Data under study —
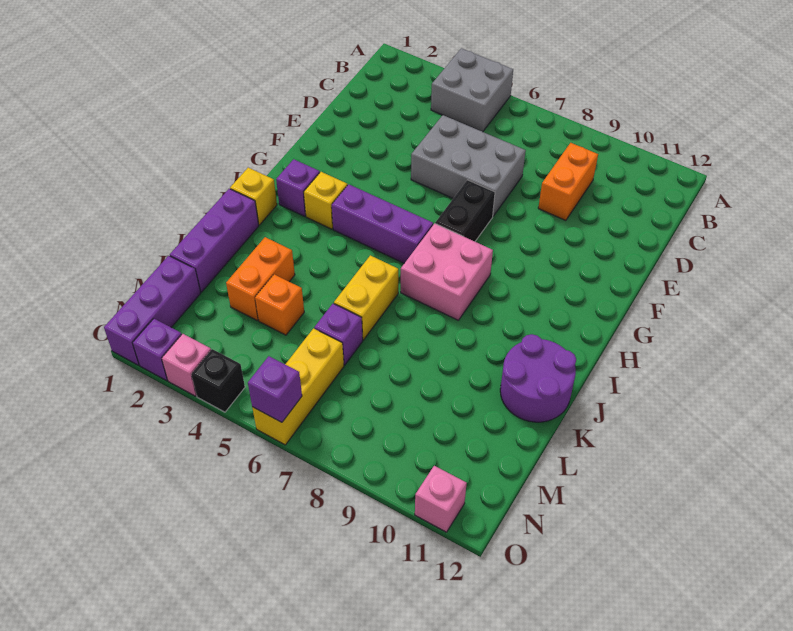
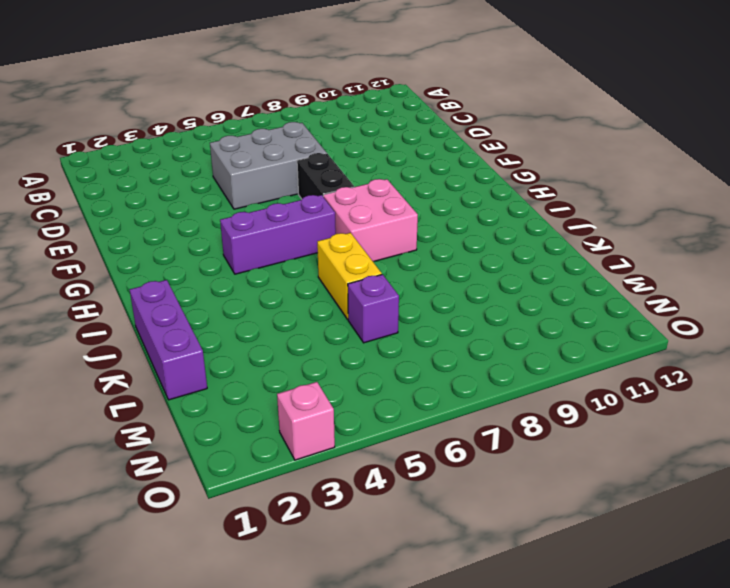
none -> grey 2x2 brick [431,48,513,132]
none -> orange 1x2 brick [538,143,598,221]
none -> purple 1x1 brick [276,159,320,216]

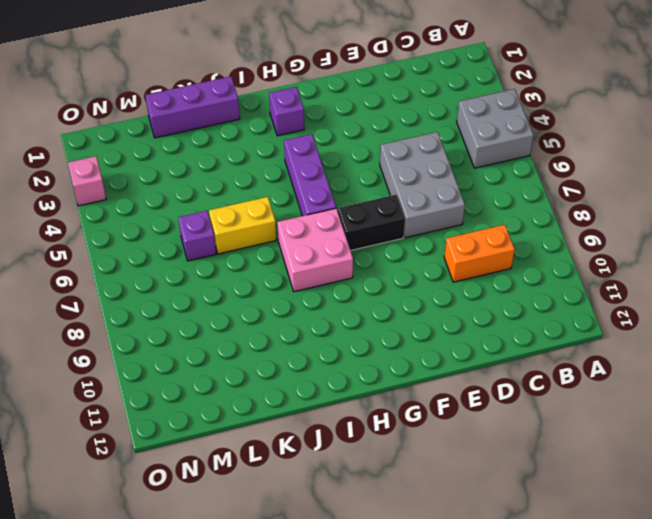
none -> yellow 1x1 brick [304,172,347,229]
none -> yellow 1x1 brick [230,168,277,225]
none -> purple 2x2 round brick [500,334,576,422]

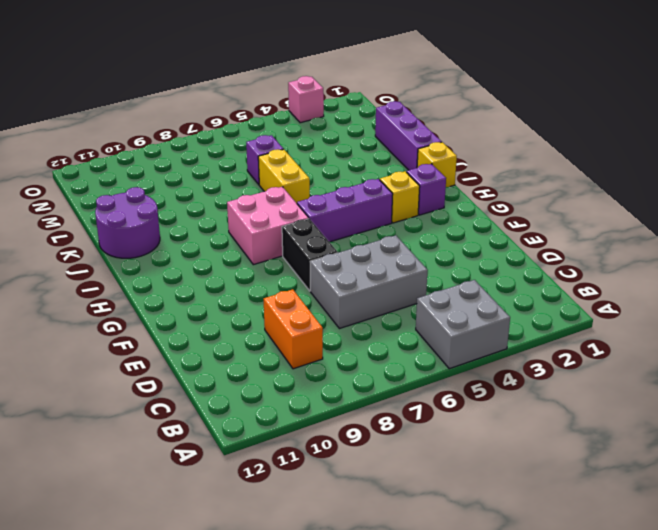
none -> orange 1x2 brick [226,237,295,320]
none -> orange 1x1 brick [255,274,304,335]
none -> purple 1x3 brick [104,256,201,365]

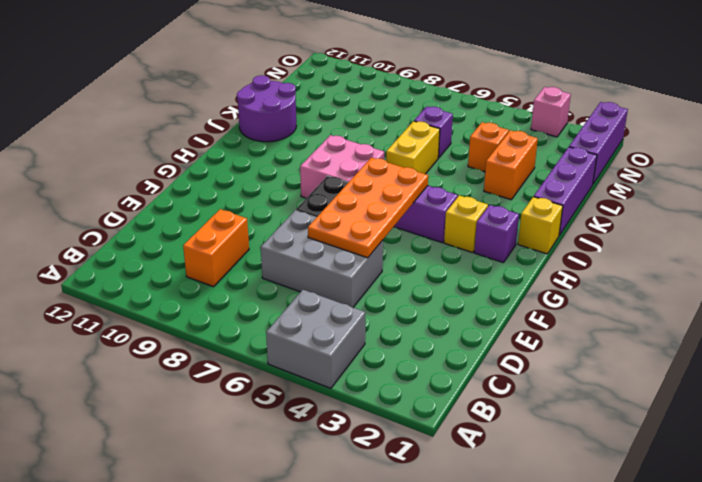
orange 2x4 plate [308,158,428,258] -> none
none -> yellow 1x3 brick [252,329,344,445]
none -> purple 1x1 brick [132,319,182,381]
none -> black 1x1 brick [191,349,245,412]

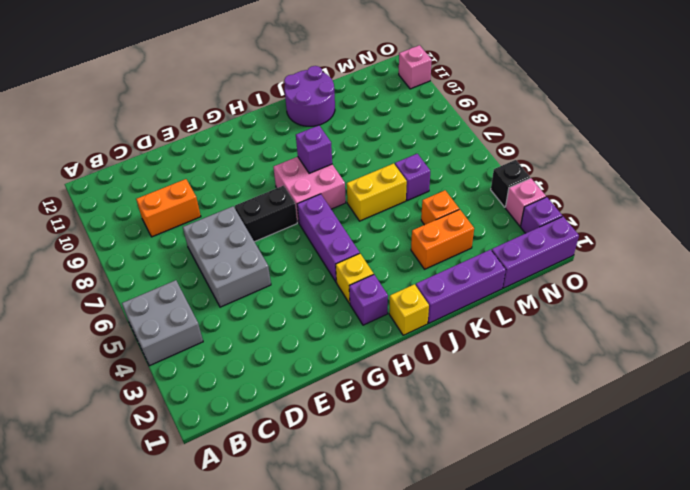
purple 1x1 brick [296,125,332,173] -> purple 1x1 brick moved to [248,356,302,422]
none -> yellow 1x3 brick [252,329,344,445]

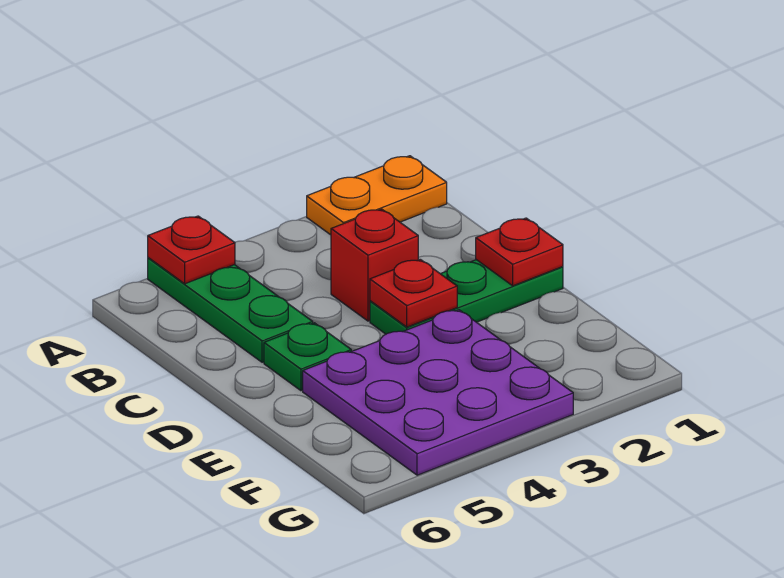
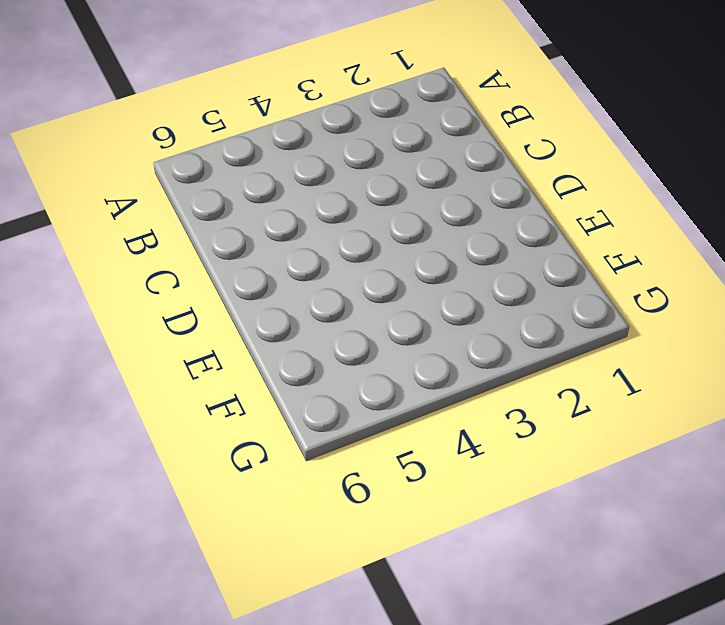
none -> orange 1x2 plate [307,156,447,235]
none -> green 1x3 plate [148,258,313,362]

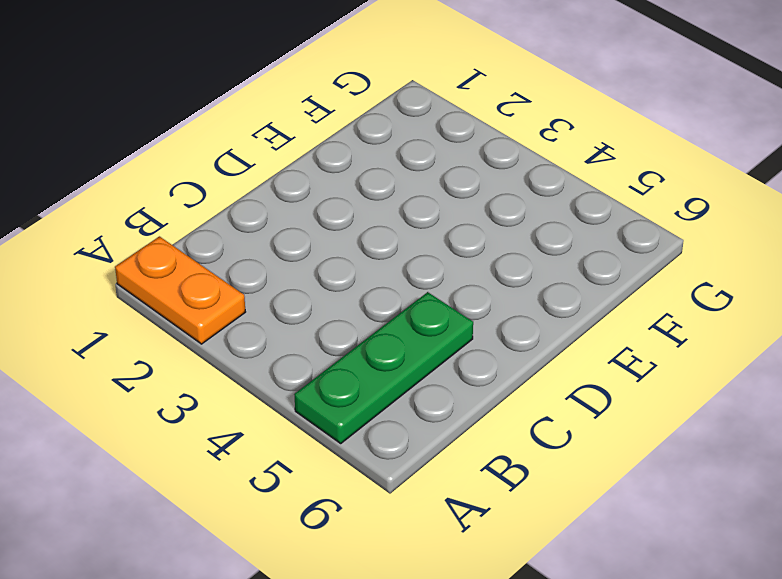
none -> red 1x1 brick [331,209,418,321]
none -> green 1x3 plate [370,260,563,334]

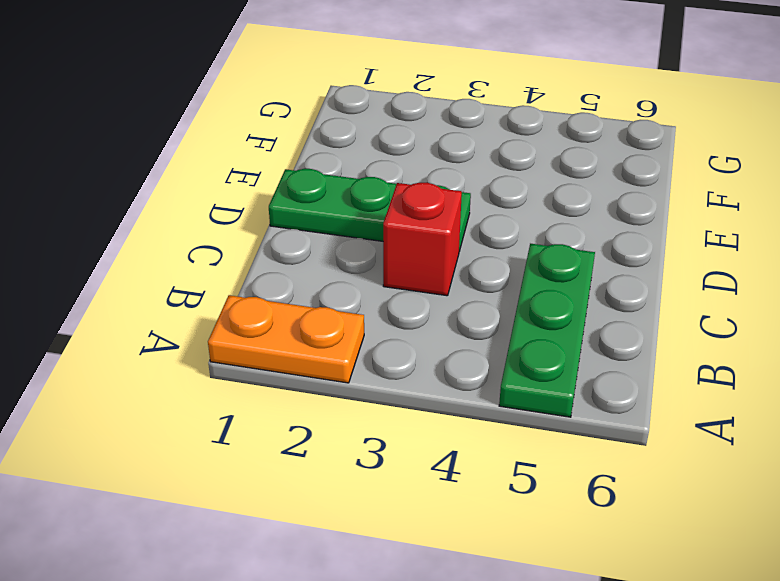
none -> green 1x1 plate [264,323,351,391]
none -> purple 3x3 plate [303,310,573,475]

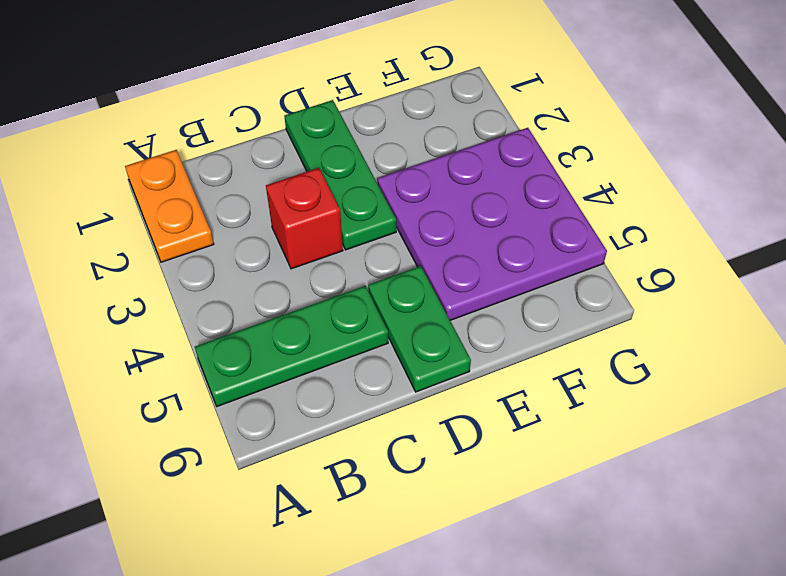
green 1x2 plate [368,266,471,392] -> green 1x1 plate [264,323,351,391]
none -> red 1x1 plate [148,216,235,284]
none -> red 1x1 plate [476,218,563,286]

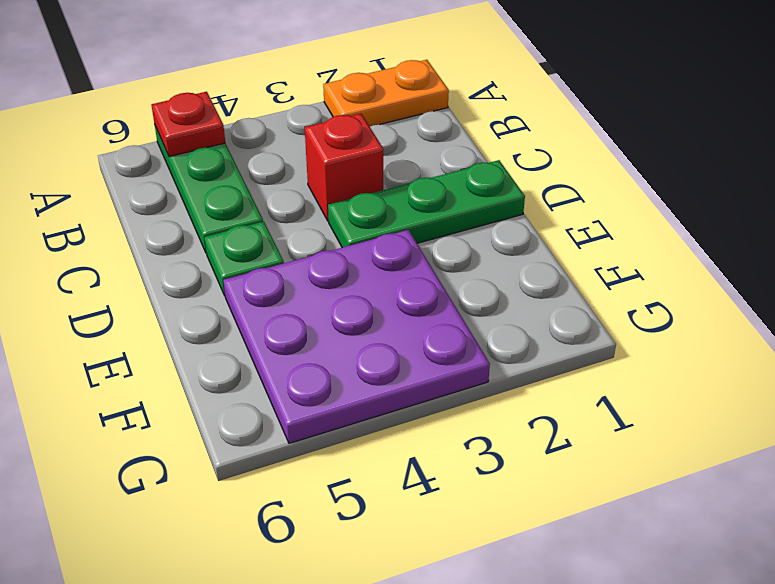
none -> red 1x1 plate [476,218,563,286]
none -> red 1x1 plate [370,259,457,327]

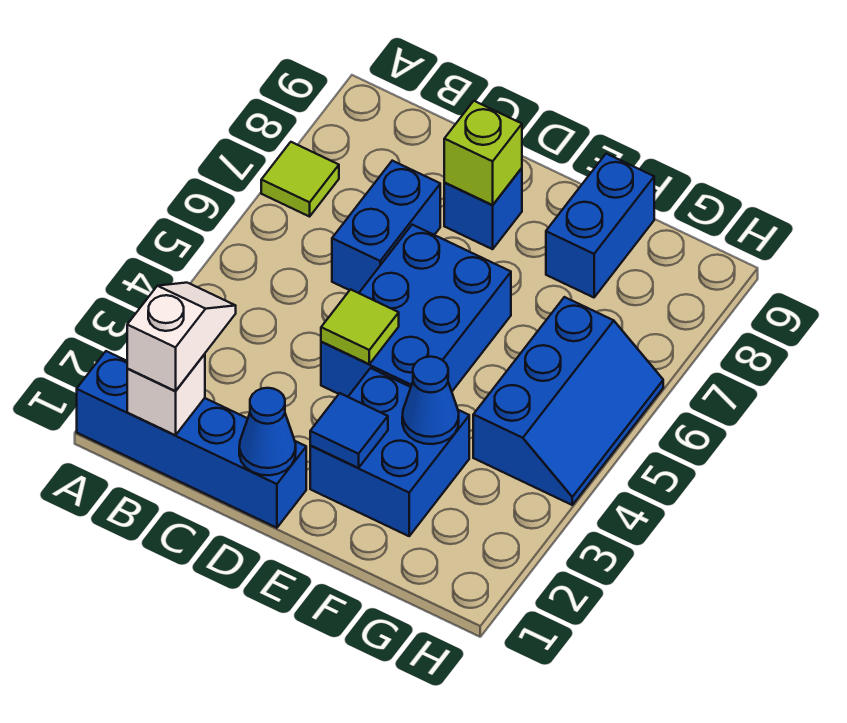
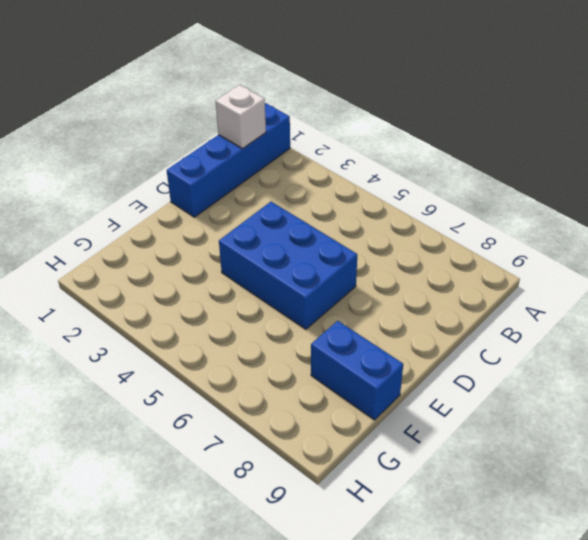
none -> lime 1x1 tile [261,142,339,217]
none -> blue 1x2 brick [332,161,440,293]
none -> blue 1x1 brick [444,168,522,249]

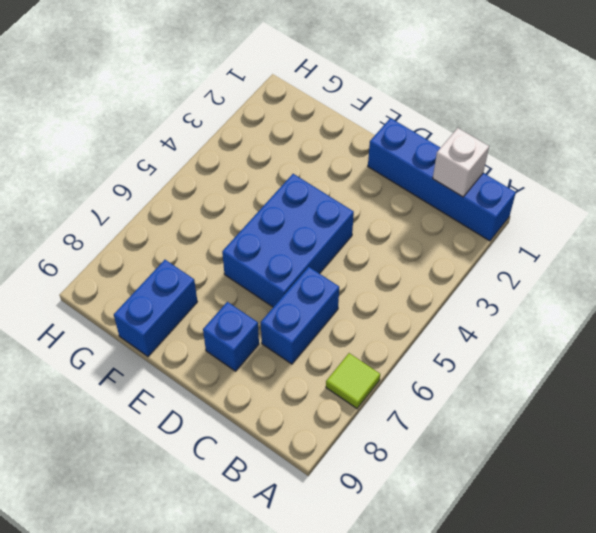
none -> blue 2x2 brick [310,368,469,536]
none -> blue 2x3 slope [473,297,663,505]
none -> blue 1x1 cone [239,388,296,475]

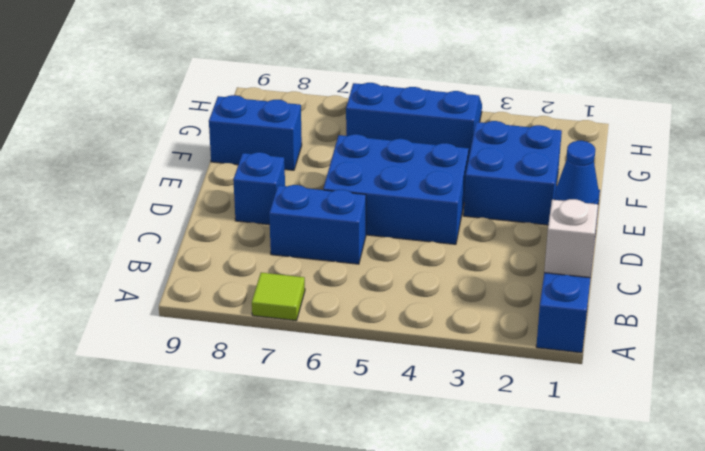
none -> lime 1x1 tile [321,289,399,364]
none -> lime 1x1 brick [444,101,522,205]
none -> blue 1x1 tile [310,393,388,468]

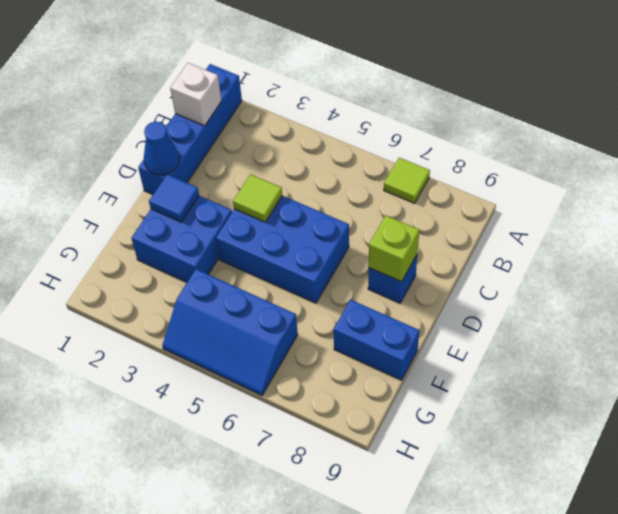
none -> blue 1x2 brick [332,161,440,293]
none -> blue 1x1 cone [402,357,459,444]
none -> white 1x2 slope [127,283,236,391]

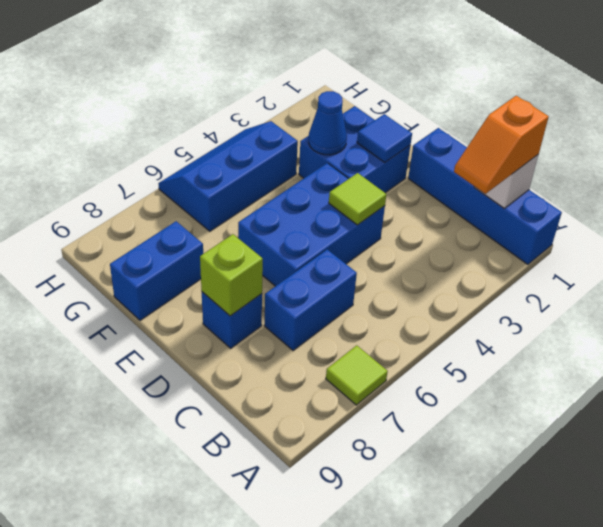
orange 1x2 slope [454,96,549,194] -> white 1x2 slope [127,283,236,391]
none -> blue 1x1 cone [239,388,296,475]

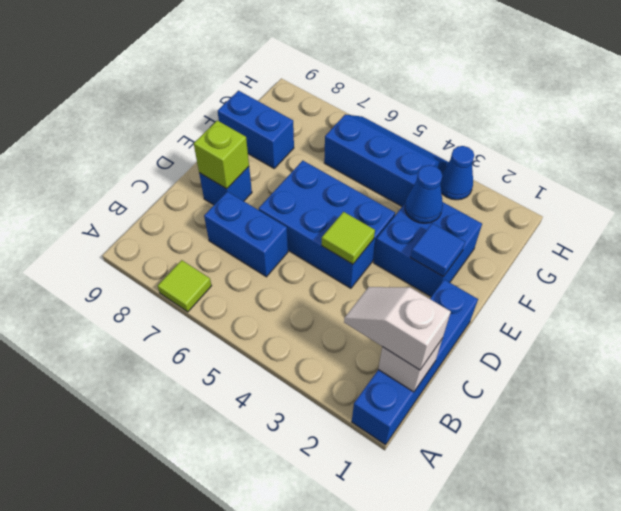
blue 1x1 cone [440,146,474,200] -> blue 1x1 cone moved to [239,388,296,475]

Aim of the exercise — Every line above in the stretch from the one with "none -> orange 1x2 brick [538,143,598,221]" through the one with "none -> red 1x1 brick [331,209,418,321]" is to be transcribed exactly, ends included. No picture is copied.

Solution to this exercise —
none -> orange 1x2 brick [538,143,598,221]
none -> purple 1x1 brick [276,159,320,216]

none -> yellow 1x1 brick [304,172,347,229]
none -> yellow 1x1 brick [230,168,277,225]
none -> purple 2x2 round brick [500,334,576,422]

none -> orange 1x2 brick [226,237,295,320]
none -> orange 1x1 brick [255,274,304,335]
none -> purple 1x3 brick [104,256,201,365]

orange 2x4 plate [308,158,428,258] -> none
none -> yellow 1x3 brick [252,329,344,445]
none -> purple 1x1 brick [132,319,182,381]
none -> black 1x1 brick [191,349,245,412]

purple 1x1 brick [296,125,332,173] -> purple 1x1 brick moved to [248,356,302,422]
none -> yellow 1x3 brick [252,329,344,445]

none -> orange 1x2 plate [307,156,447,235]
none -> green 1x3 plate [148,258,313,362]

none -> red 1x1 brick [331,209,418,321]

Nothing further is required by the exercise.